→ Exercise: Collect all lines containing the word "pink" from the data.

(Scene difference descriptions)
== Segment start ==

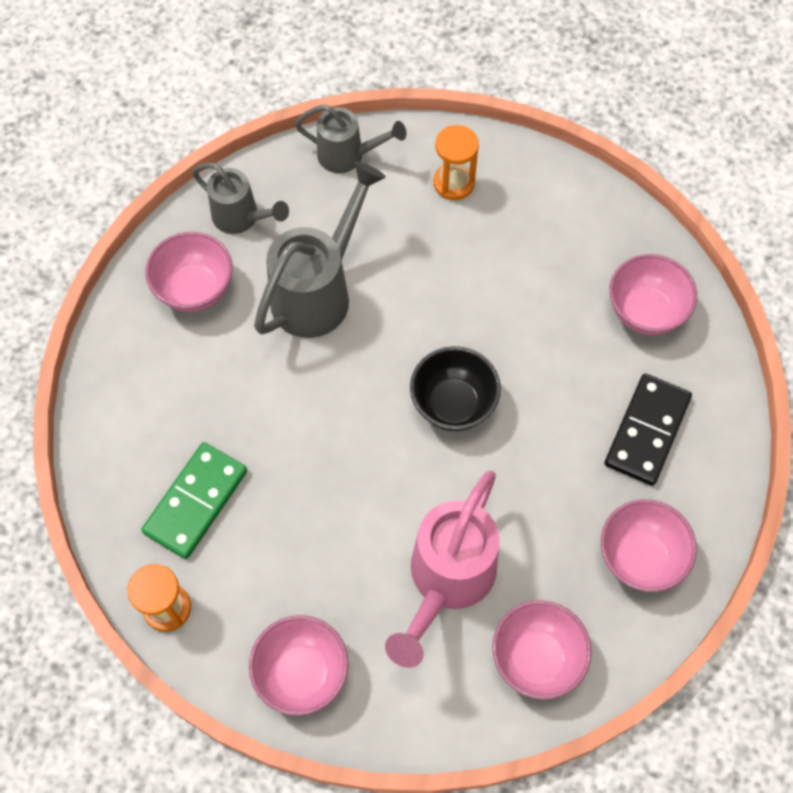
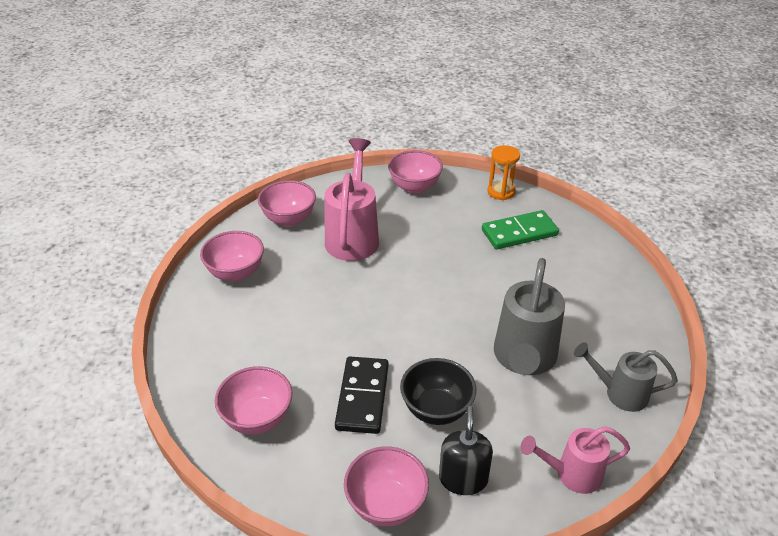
camera: 160 degrees right, 25 degrees down
(195, 289) = (612, 335): pink bowl -> pink bowl (386, 504)
(196, 502) = (519, 232): green domino -> green domino turned 60 degrees clockwise
(348, 155) = (572, 474): grey watering can -> pink watering can
(453, 404) = (387, 318): black bowl -> black bowl (436, 409)
(454, 183) = (463, 479): orange hourglass -> black soap dispenser
(646, 431) = (242, 338): black domino -> black domino (363, 397)

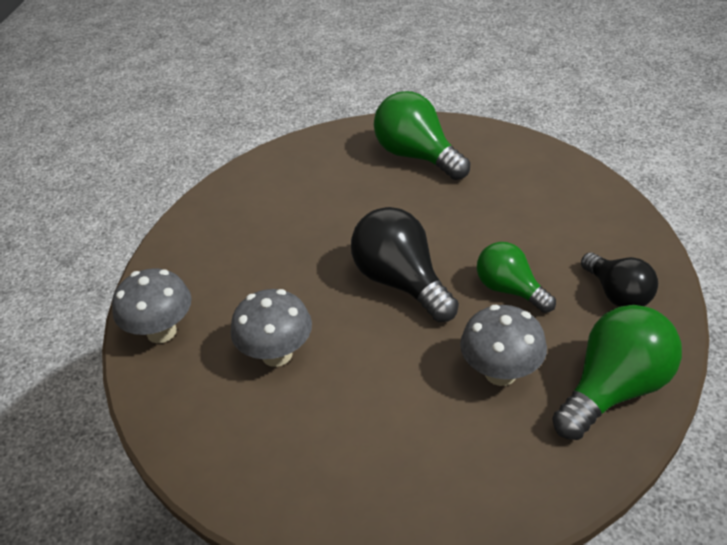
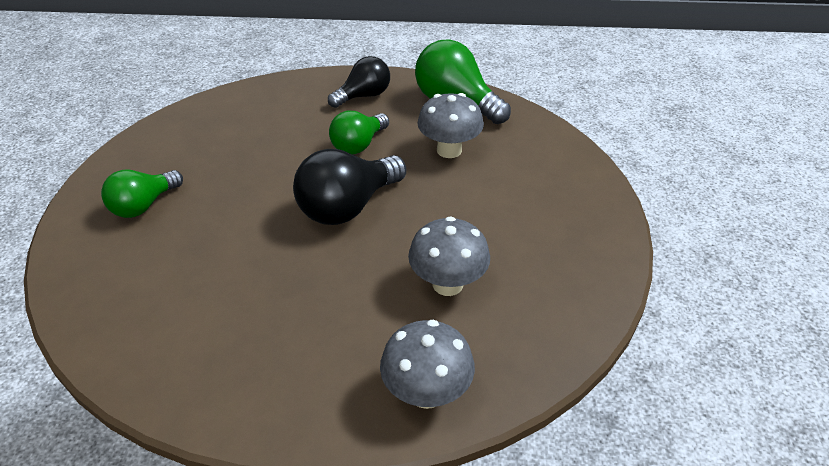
camera: 100 degrees left, 0 degrees up
(417, 156) = (143, 205): green light bulb -> green light bulb, size x0.65

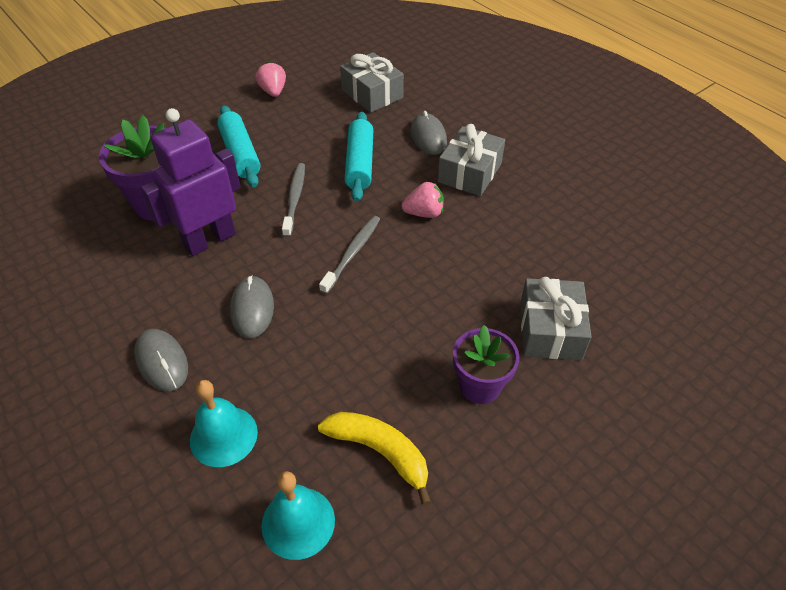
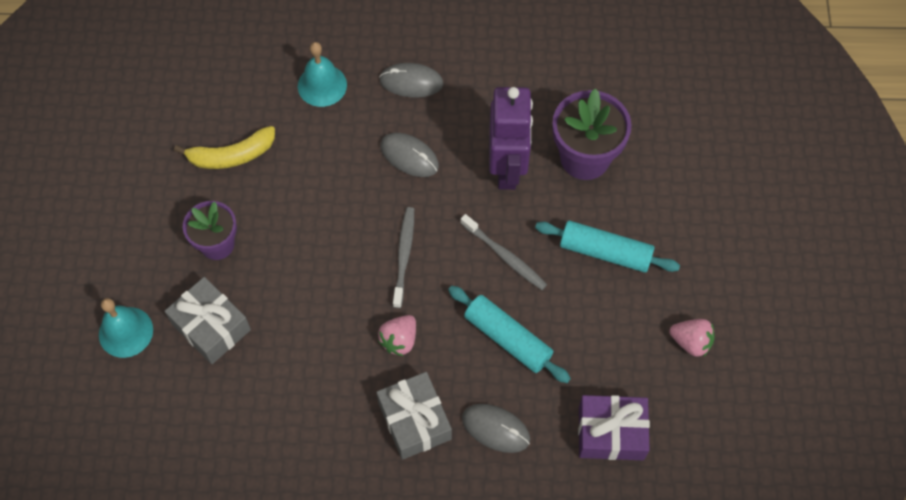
camera: 130 degrees right, 15 degrees up
(298, 522) = (233, 89): turquoise bell -> turquoise bell (126, 332)
(352, 253) = (404, 255): grey toothbrush -> grey toothbrush turned 150 degrees counterclockwise
(372, 94) = (611, 433): grey gift -> purple gift

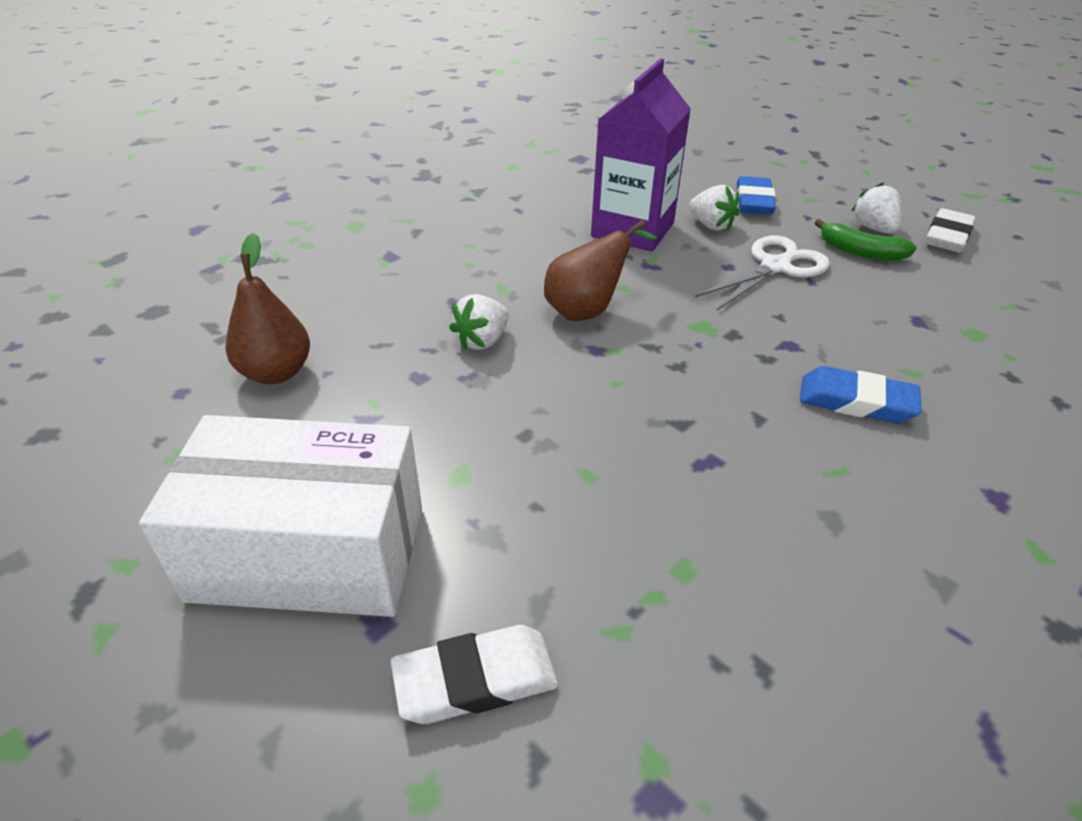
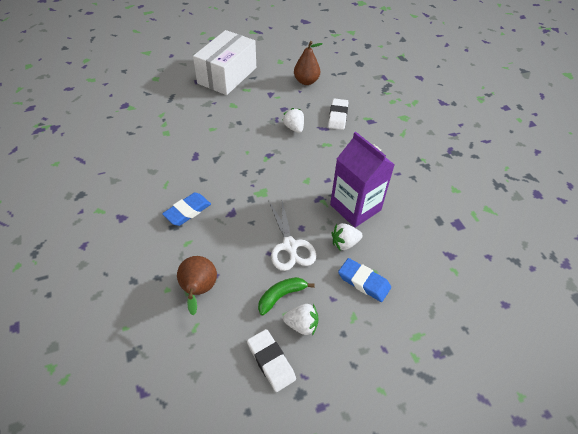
camera: 115 degrees right, 10 degrees up
(475, 680) = (171, 90): white eraser -> white eraser (338, 116)
(587, 311) = (295, 162): brown pear -> brown pear (198, 290)

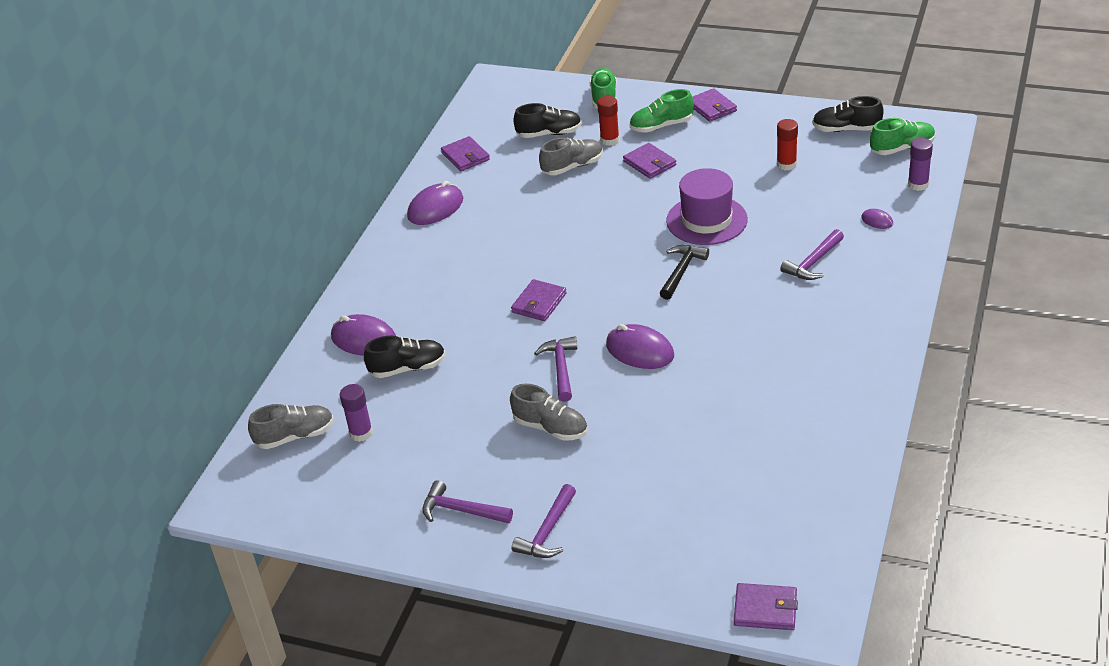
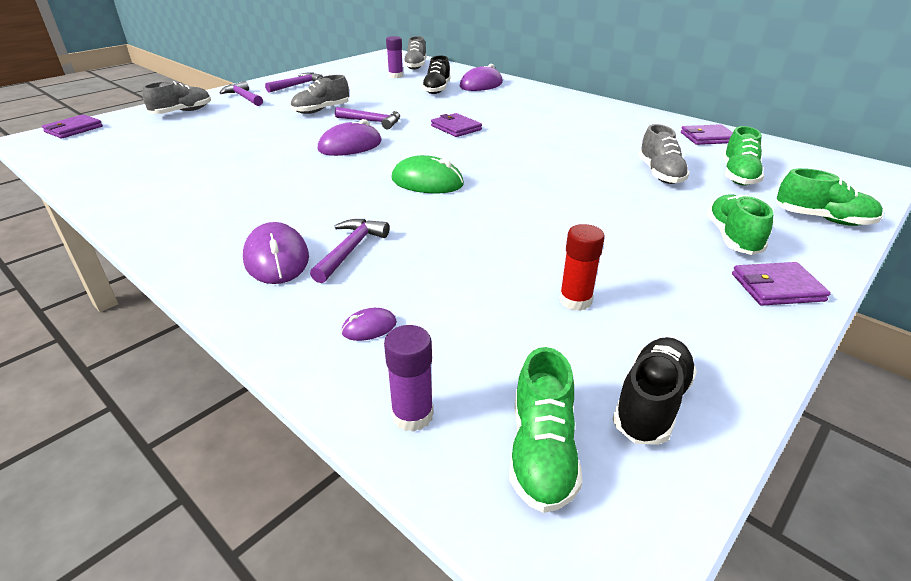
camera: 110 degrees right, 5 degrees down
(435, 208) = (625, 118): purple mouse -> purple mouse (276, 259)
(549, 134) = (738, 176): black shoe -> green shoe
(609, 140) = (709, 201): red glue stick -> none
(641, 551) = (182, 112): none -> grey shoe
(649, 163) = (642, 211): purple wallet -> none
(681, 271) = (427, 182): black hammer -> green mouse
(706, 220) = (498, 213): purple hat -> none
(813, 262) = (350, 250): purple hammer -> purple hammer turned 45 degrees clockwise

== Segment end ==

→ Completed exercise:
(195, 289) = (612, 335): pink bowl -> pink bowl (386, 504)
(348, 155) = (572, 474): grey watering can -> pink watering can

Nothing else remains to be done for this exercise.